> [Required work]:
The lines to copy are those holding the string "degrees" in the entries below.

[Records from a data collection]
•••••
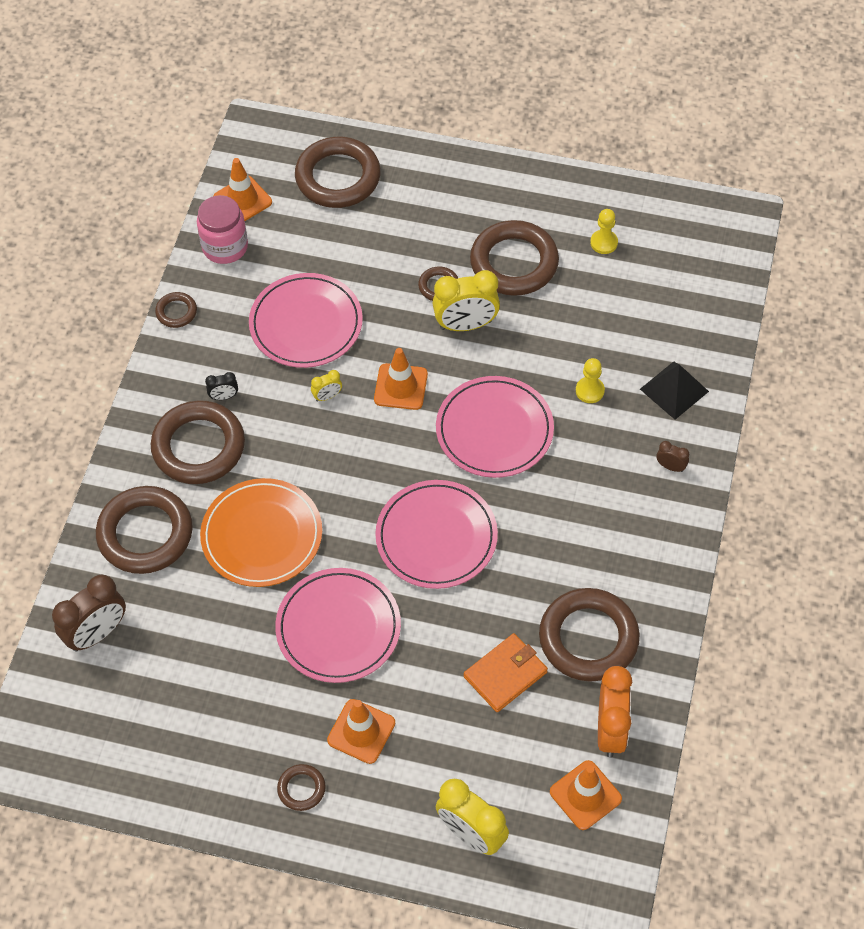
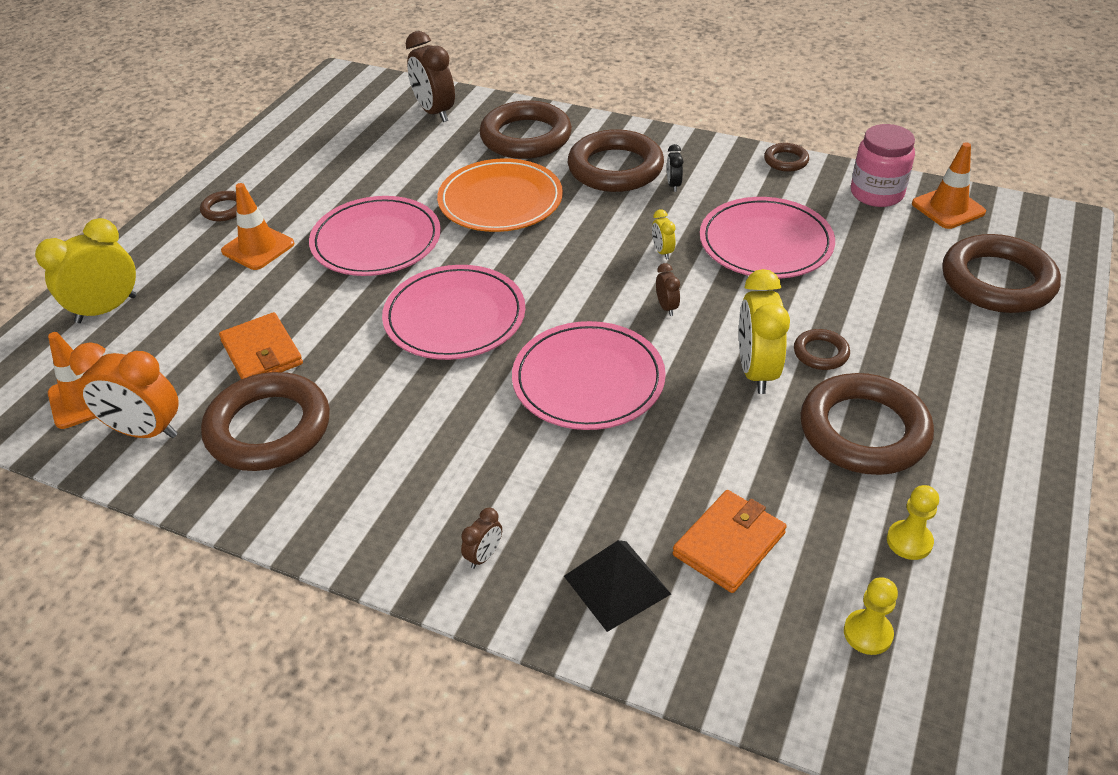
camera: 100 degrees right, 15 degrees down
(400, 387) = (666, 307): orange traffic cone -> brown clock
(589, 391) = (632, 483): yellow pawn -> yellow pawn (867, 633)
(628, 333) = (729, 544): none -> orange wallet

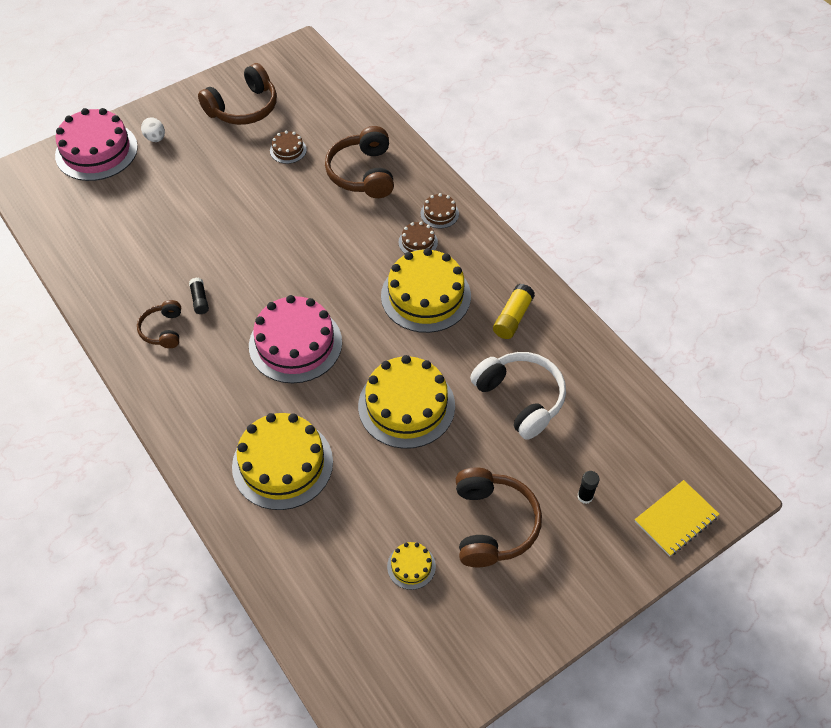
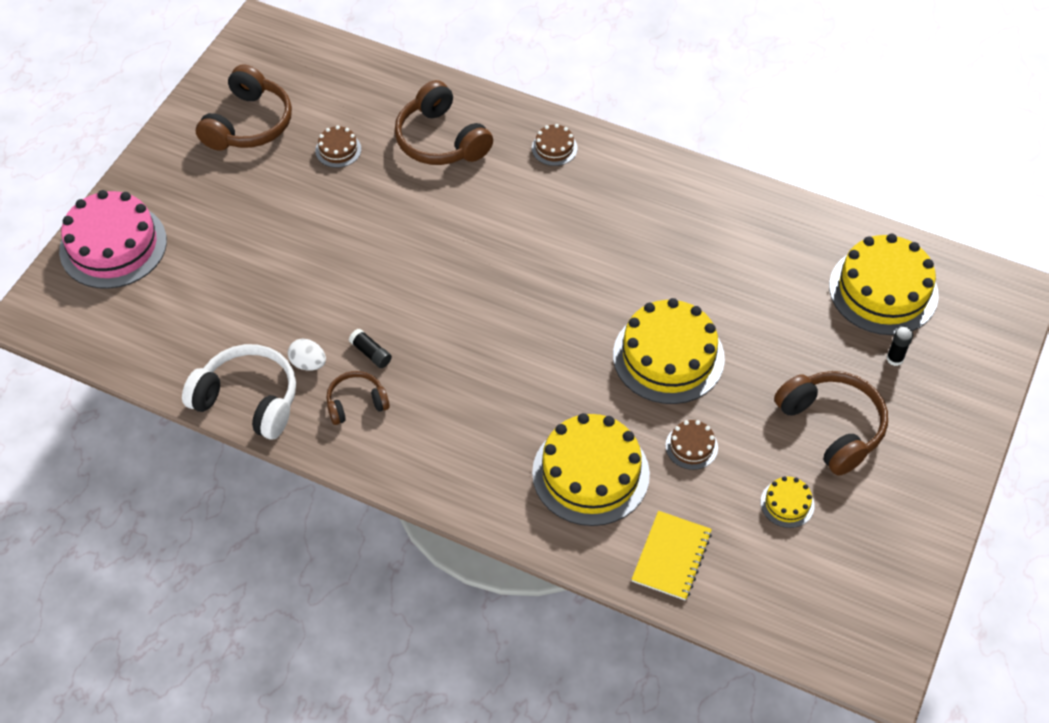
camera: 30 degrees left, 0 degrees up
(155, 138) = (172, 201): white egg -> white egg (308, 363)
(163, 330) = (356, 403): brown headphones -> brown headphones turned 105 degrees clockwise
(295, 344) = (509, 350): pink cake -> none
(418, 242) = (554, 187): brown cake -> brown cake (691, 446)
(426, 296) = (604, 239): yellow cake -> yellow cake (883, 290)
(512, 318) = (706, 221): yellow glue stick -> none
(520, 398) = (771, 296): white headphones -> white headphones (248, 400)
(676, 519) = (986, 338): yellow notebook -> yellow notebook (671, 557)

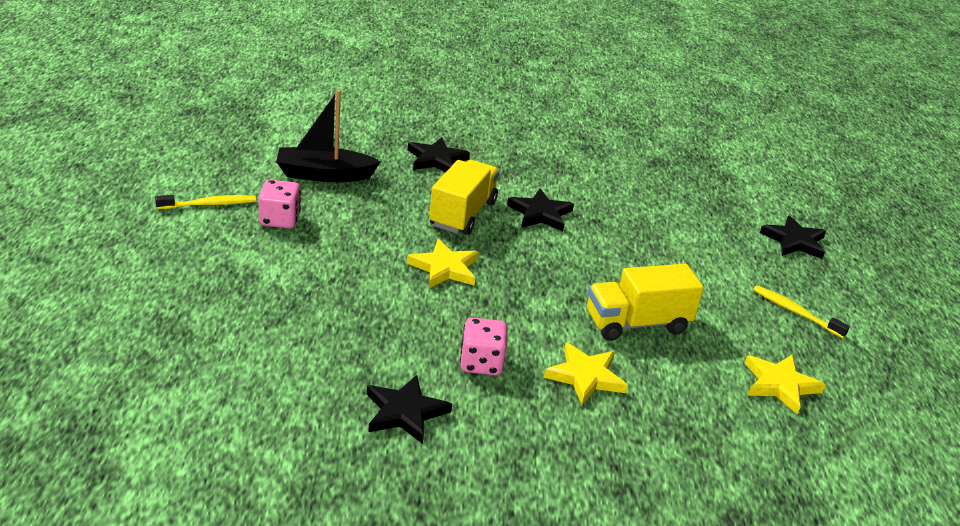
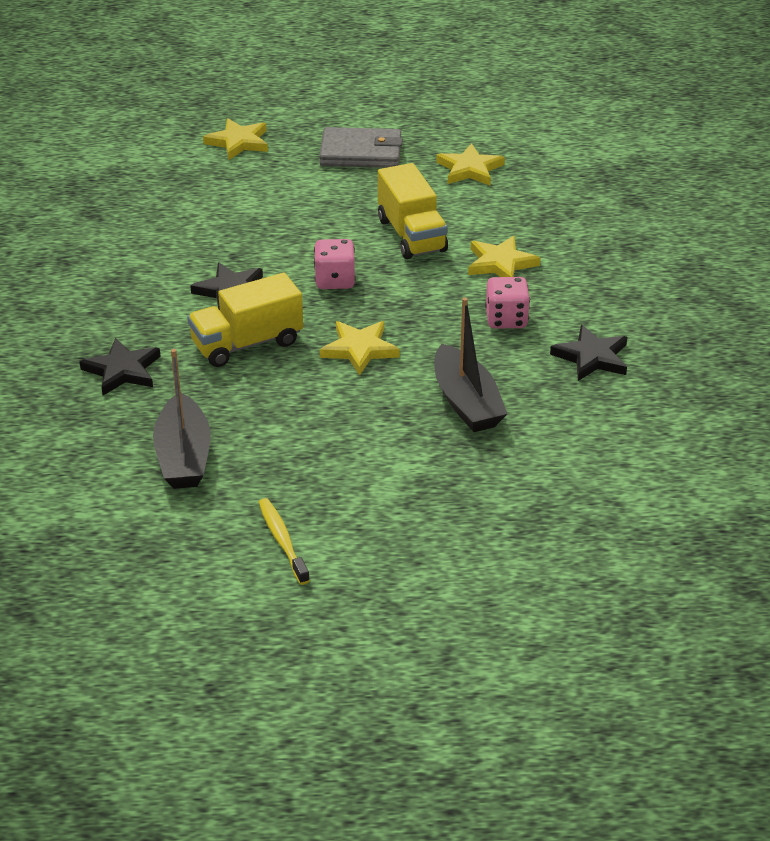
camera: 90 degrees left, 5 degrees up
(279, 220) = (300, 477): pink dice -> pink dice (335, 280)
(351, 316) = (466, 402): none -> black boat
(463, 214) = (247, 343): yellow truck -> yellow truck turned 45 degrees counterclockwise
(794, 241) = (238, 142): black star -> yellow star
(795, 312) = (361, 152): yellow toothbrush -> grey wallet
•••••
> [Answer section]:
camera: 100 degrees right, 15 degrees down
camera: 30 degrees left, 0 degrees up
(163, 330) = (356, 403): brown headphones -> brown headphones turned 105 degrees clockwise
camera: 90 degrees left, 5 degrees up
(463, 214) = (247, 343): yellow truck -> yellow truck turned 45 degrees counterclockwise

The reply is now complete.